An exact copy of the data is required. No picture may appear in it.

[Colored object listings]
────────────────────────────────────────

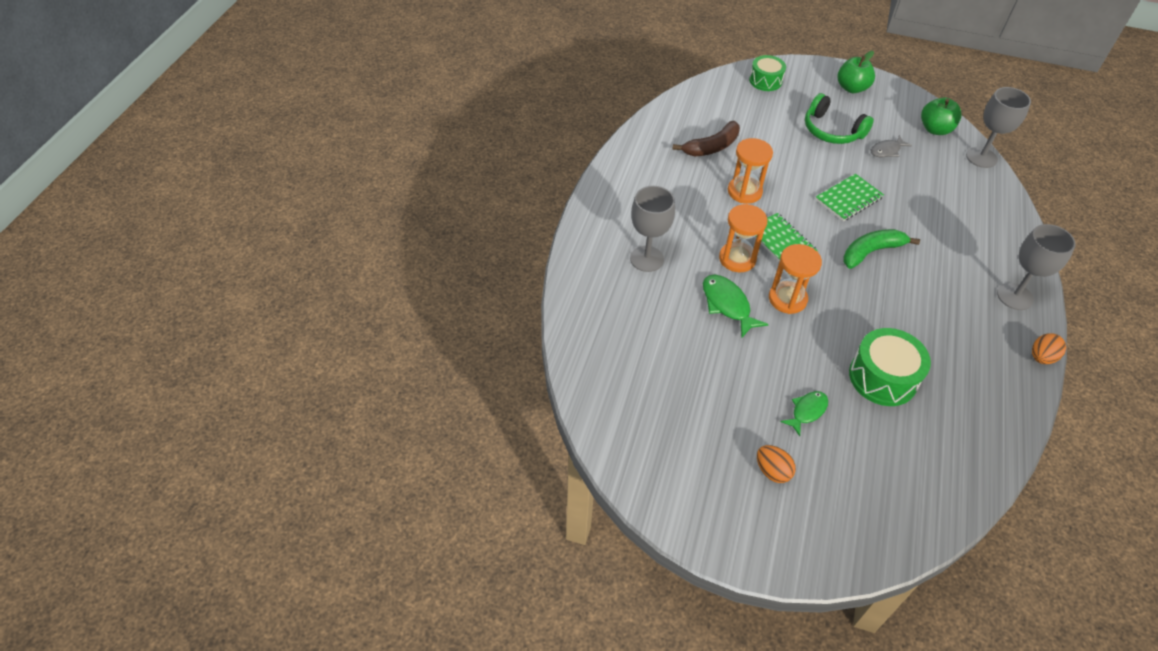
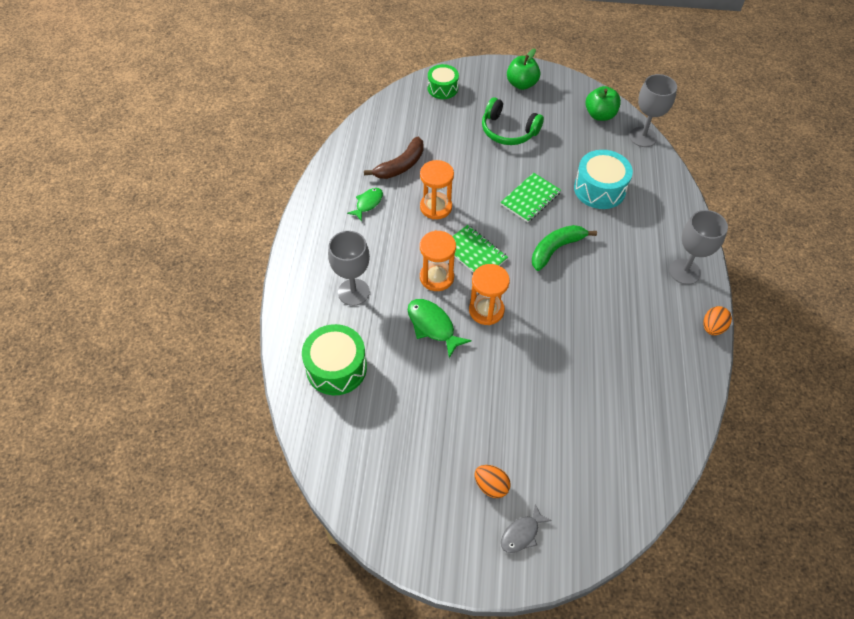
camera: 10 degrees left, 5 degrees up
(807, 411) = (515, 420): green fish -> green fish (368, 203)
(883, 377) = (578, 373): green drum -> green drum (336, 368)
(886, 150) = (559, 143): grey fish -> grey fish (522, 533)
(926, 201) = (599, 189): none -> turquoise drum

────────────────────────────────────────

Output for this task -
camera: 10 degrees left, 5 degrees up
(807, 411) = (515, 420): green fish -> green fish (368, 203)
(883, 377) = (578, 373): green drum -> green drum (336, 368)
(886, 150) = (559, 143): grey fish -> grey fish (522, 533)
(926, 201) = (599, 189): none -> turquoise drum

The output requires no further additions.